*Aim of the exercise*: One exact copy of the listing is needed. It should contain no pictures.
** Opening Listed records block **
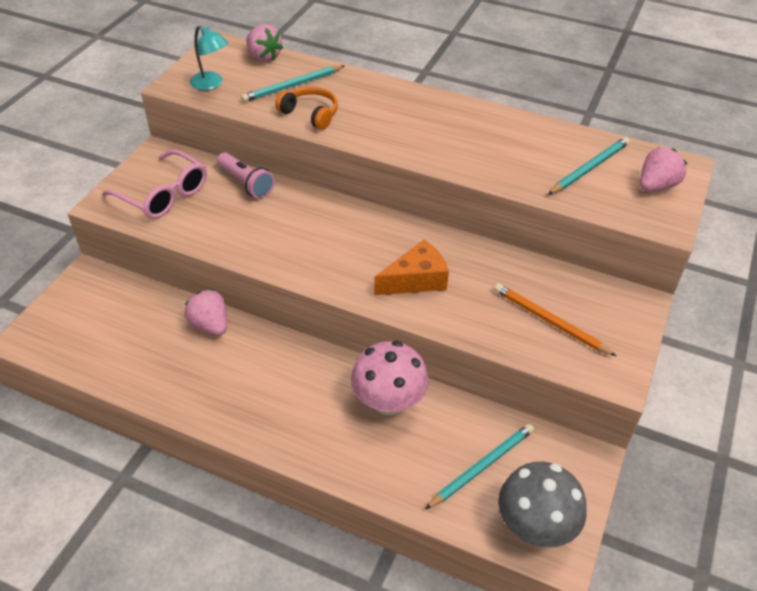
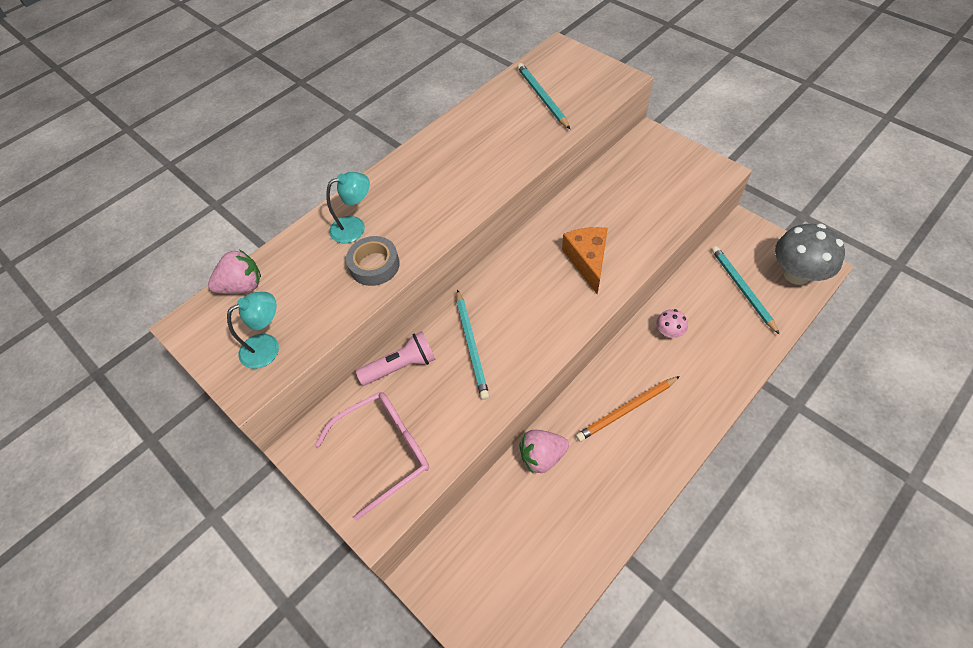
camera: 65 degrees left, 10 degrees up
turquoise pencil [241,65,344,102] -> turquoise pencil moved to [457,289,489,400]
orange headphones [275,87,338,130] -> grey tape [346,236,400,286]
pink mushroom [351,341,429,415] -> pink mushroom [656,309,688,338], size x0.47
orange pencil [494,283,616,356] -> orange pencil moved to [576,376,680,442]
pink strawberry [640,147,687,192] -> none
none -> turquoise lamp [326,172,370,243]

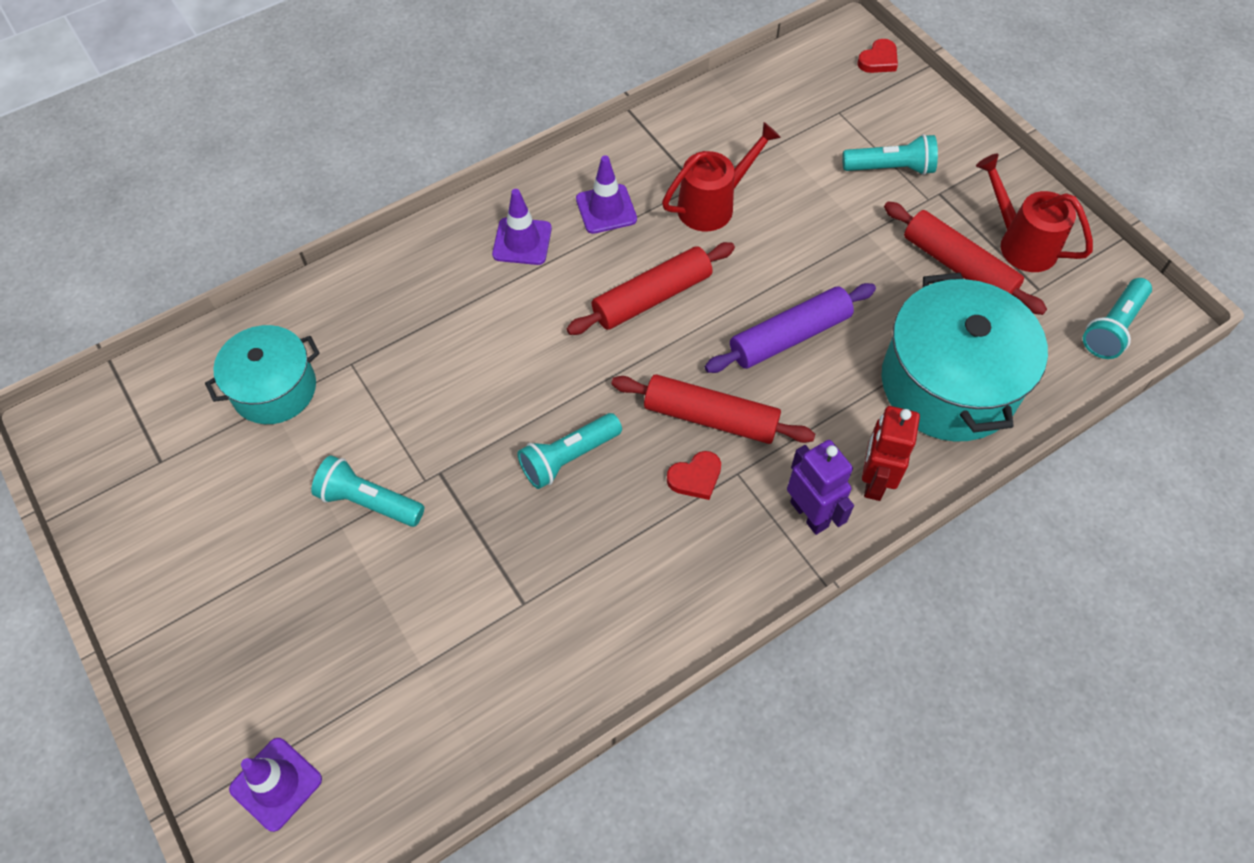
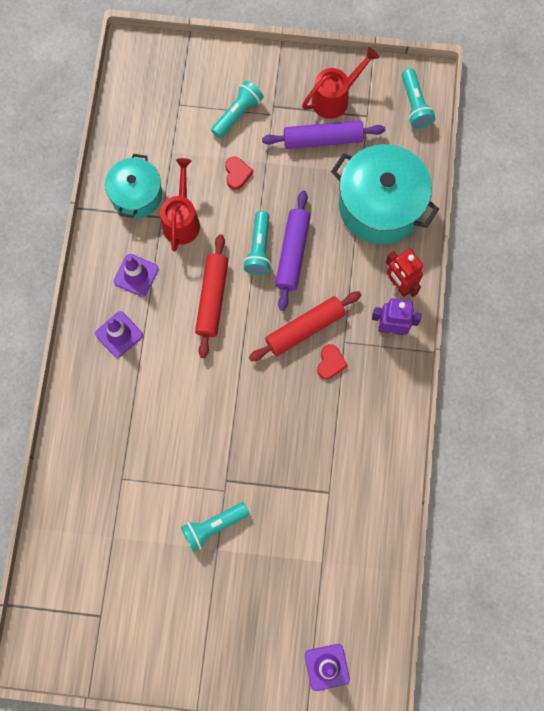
camera: 50 degrees left, 15 degrees up
turquoise pot [205,325,320,424] -> turquoise pot moved to [105,154,162,219]
turquoise flashlight [517,413,622,489] -> turquoise flashlight moved to [243,211,271,275]
red heart [857,39,898,73] -> red heart moved to [225,157,253,190]
red rolling pin [884,201,1047,315] -> purple rolling pin [262,120,385,149]
red watering can [976,153,1093,272] -> red watering can turned 150 degrees clockwise [302,47,379,119]

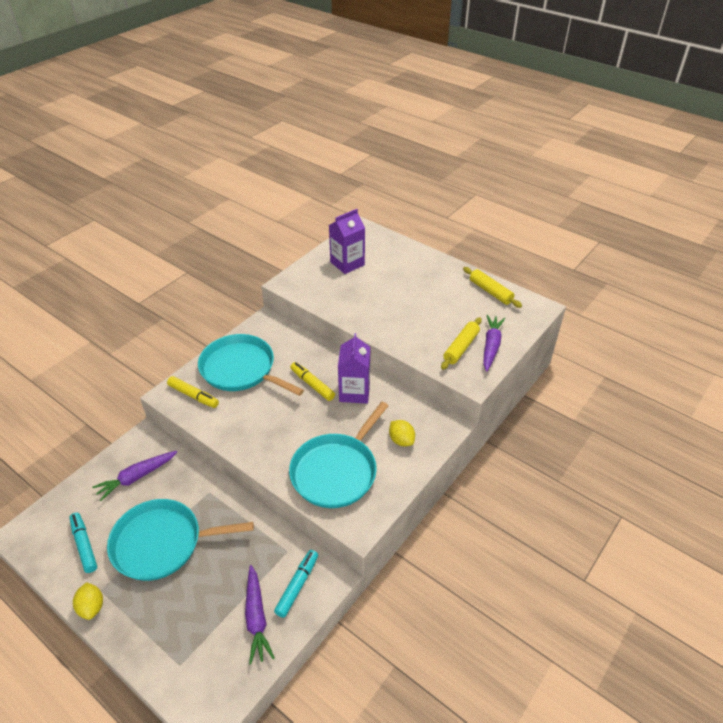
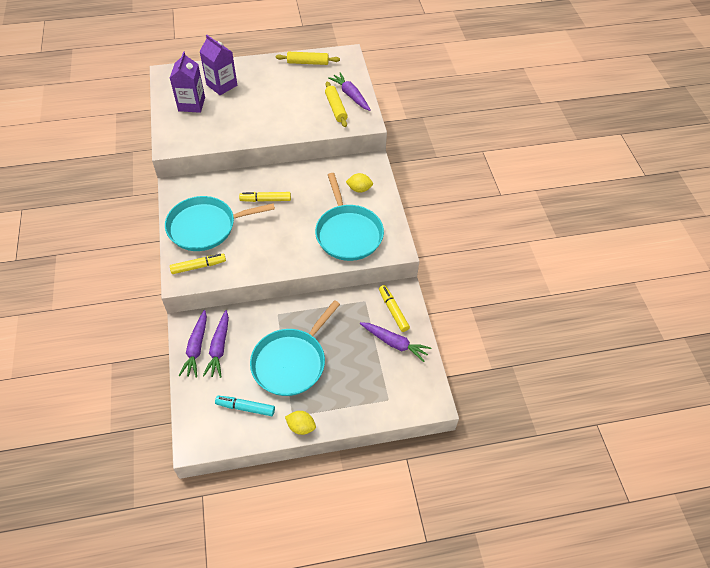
camera: 50 degrees left, 10 degrees up
turquoise marker [274,550,318,618] -> yellow marker [379,285,410,332]
purple carton [338,333,370,404] -> purple carton moved to [199,35,237,95]
none -> purple carrot [179,310,207,378]

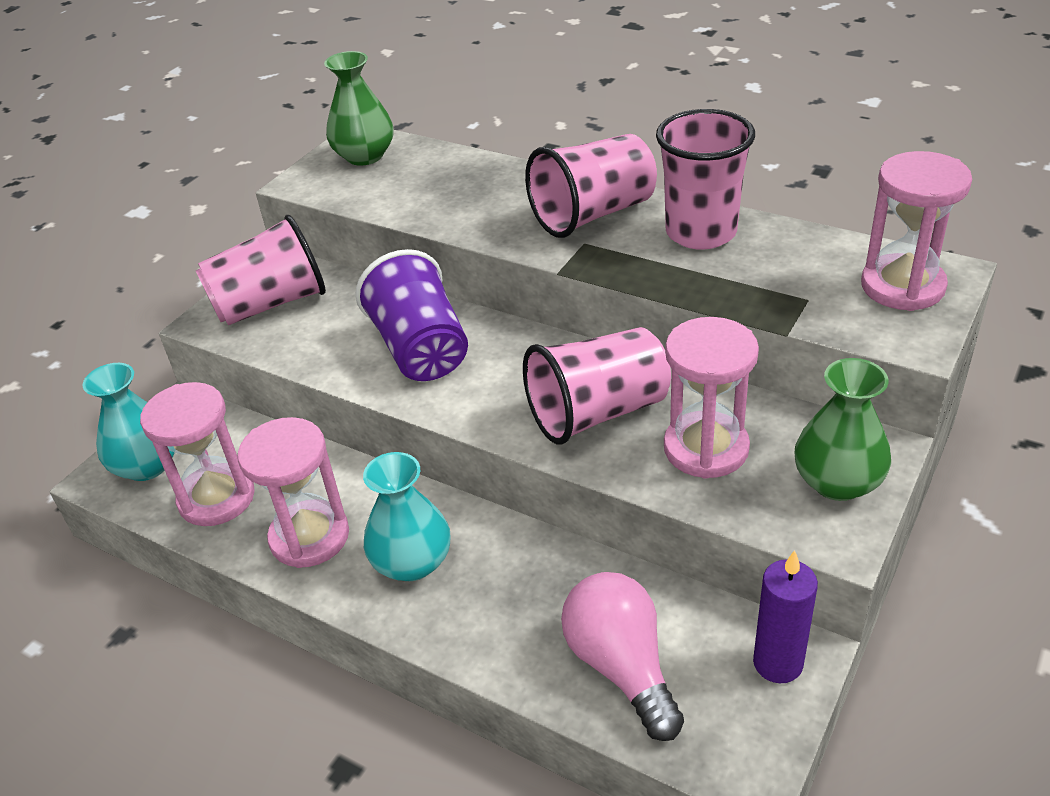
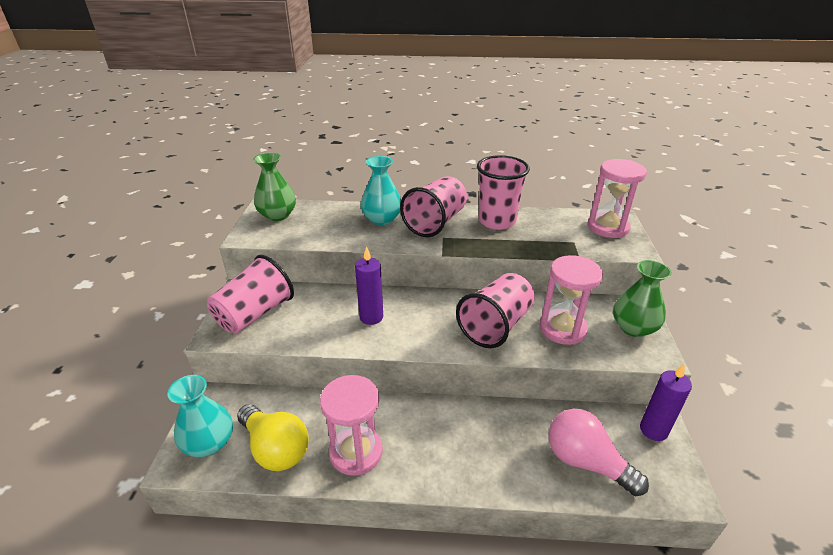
camera: 30 degrees left, 5 degrees down
pink hourglass [140,382,255,526] -> yellow light bulb [237,404,308,471]
purple cup [355,249,468,381] -> purple candle [355,246,383,325]
turquoise vase [363,452,451,581] -> turquoise vase moved to [361,156,401,225]

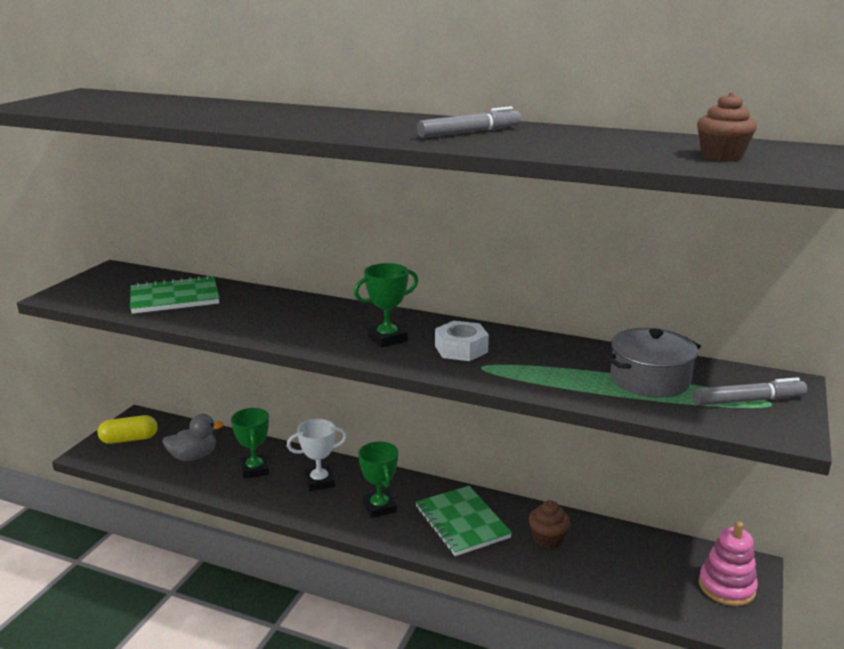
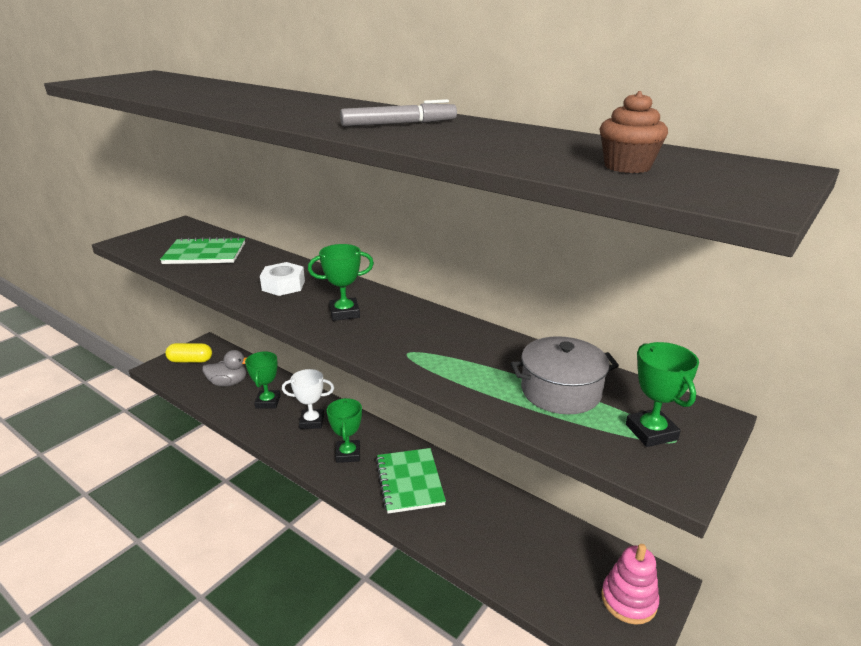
camera: 15 degrees right, 5 degrees up
white nut [435,321,489,361] -> white nut moved to [260,262,305,296]
brown cupcake [529,500,571,549] -> none
grey marker [692,377,807,406] -> green trophy [626,342,699,447]

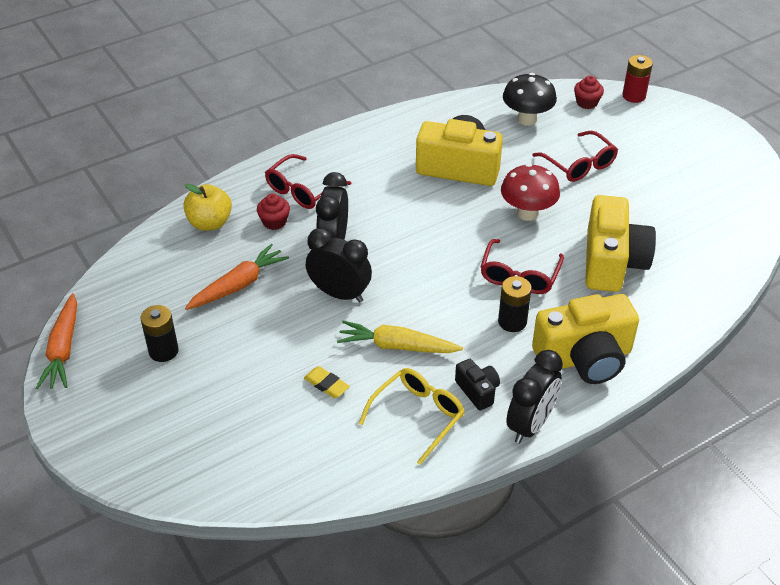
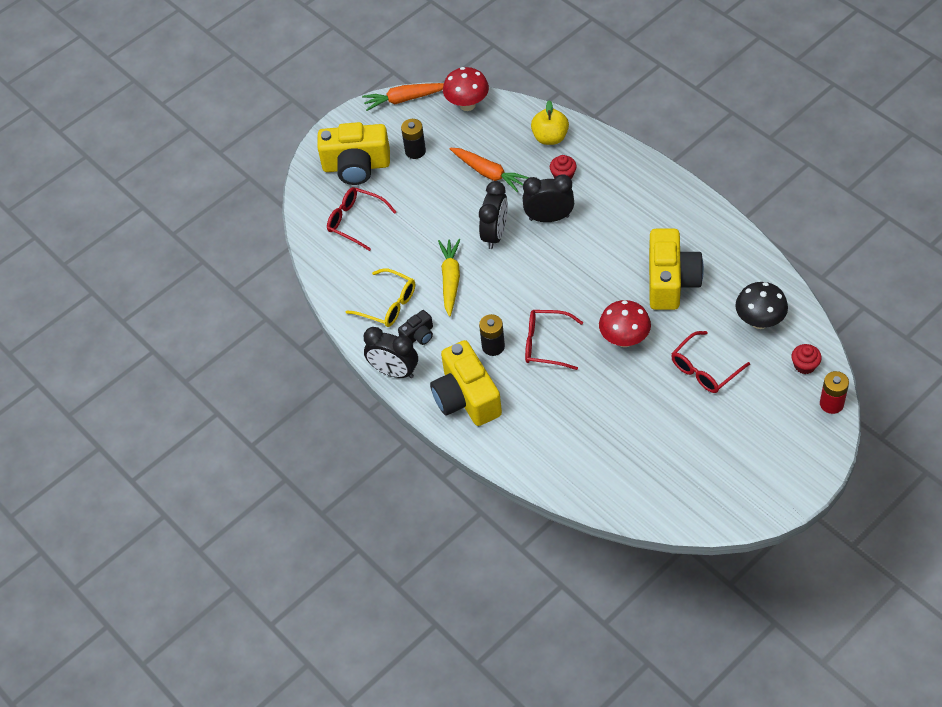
camera: 85 degrees right, 10 degrees up
red glasses [265,154,351,209] -> red glasses moved to [327,187,396,251]
yellow eraser [304,366,350,398] -> none
yellow camera [585,195,656,292] -> yellow camera moved to [317,122,390,185]
none -> red mushroom [443,67,489,111]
** Closing Listed records block **
*Exercise result*:
camera: 65 degrees left, 10 degrees up
turquoise pencil [241,65,344,102] -> turquoise pencil moved to [457,289,489,400]
orange headphones [275,87,338,130] -> grey tape [346,236,400,286]
pink mushroom [351,341,429,415] -> pink mushroom [656,309,688,338], size x0.47
orange pencil [494,283,616,356] -> orange pencil moved to [576,376,680,442]
pink strawberry [640,147,687,192] -> none
none -> turquoise lamp [326,172,370,243]

camera: 50 degrees left, 15 degrees up
turquoise pot [205,325,320,424] -> turquoise pot moved to [105,154,162,219]
turquoise flashlight [517,413,622,489] -> turquoise flashlight moved to [243,211,271,275]
red heart [857,39,898,73] -> red heart moved to [225,157,253,190]
red rolling pin [884,201,1047,315] -> purple rolling pin [262,120,385,149]
red watering can [976,153,1093,272] -> red watering can turned 150 degrees clockwise [302,47,379,119]

camera: 50 degrees left, 10 degrees up
turquoise marker [274,550,318,618] -> yellow marker [379,285,410,332]
purple carton [338,333,370,404] -> purple carton moved to [199,35,237,95]
none -> purple carrot [179,310,207,378]

camera: 30 degrees left, 5 degrees down
pink hourglass [140,382,255,526] -> yellow light bulb [237,404,308,471]
purple cup [355,249,468,381] -> purple candle [355,246,383,325]
turquoise vase [363,452,451,581] -> turquoise vase moved to [361,156,401,225]

camera: 15 degrees right, 5 degrees up
white nut [435,321,489,361] -> white nut moved to [260,262,305,296]
brown cupcake [529,500,571,549] -> none
grey marker [692,377,807,406] -> green trophy [626,342,699,447]

camera: 85 degrees right, 10 degrees up
red glasses [265,154,351,209] -> red glasses moved to [327,187,396,251]
yellow eraser [304,366,350,398] -> none
yellow camera [585,195,656,292] -> yellow camera moved to [317,122,390,185]
none -> red mushroom [443,67,489,111]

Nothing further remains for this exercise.